Segment Open

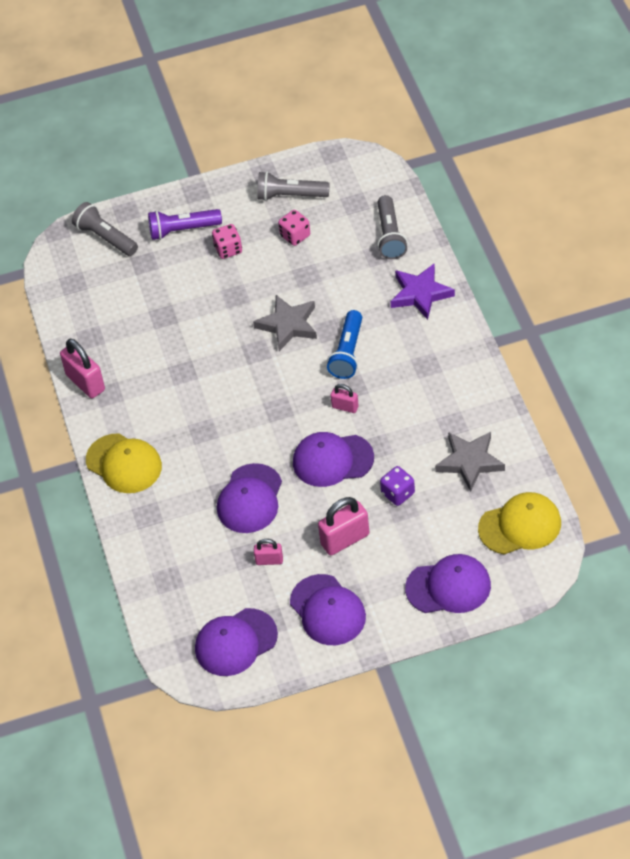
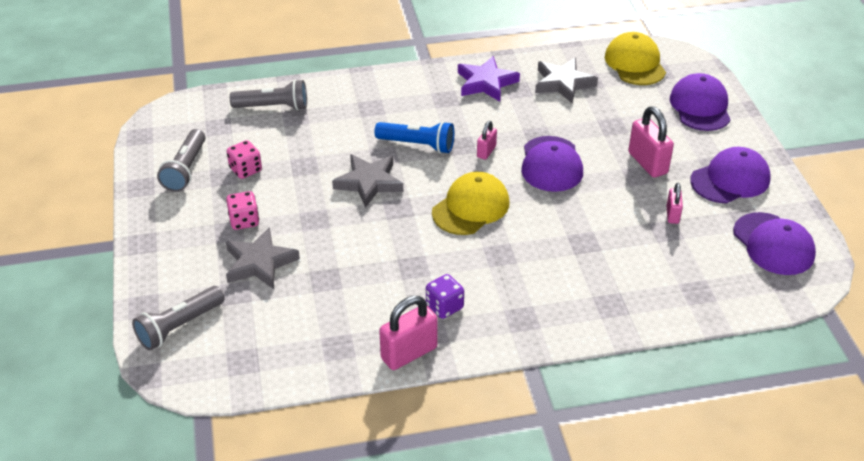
camera: 90 degrees left, 10 degrees down
(124, 464) = (537, 322): yellow cap -> yellow cap (471, 207)
(179, 270) = (259, 263): none -> grey star
(183, 230) = (198, 256): purple flashlight -> none
(250, 499) = (595, 224): purple cap -> none
(398, 493) = (595, 127): purple dice -> purple dice (444, 306)
(420, 294) = (356, 94): purple star -> purple star (486, 83)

Segment Closed

[WHAT NEEDS TO BE DONE]
Each line from the first line of the listing through the line with "(398, 493) = (595, 127): purple" must be printed exactly, both ends included, and no picture may appear.

[ANSWER BOX]
camera: 90 degrees left, 10 degrees down
(124, 464) = (537, 322): yellow cap -> yellow cap (471, 207)
(179, 270) = (259, 263): none -> grey star
(183, 230) = (198, 256): purple flashlight -> none
(250, 499) = (595, 224): purple cap -> none
(398, 493) = (595, 127): purple dice -> purple dice (444, 306)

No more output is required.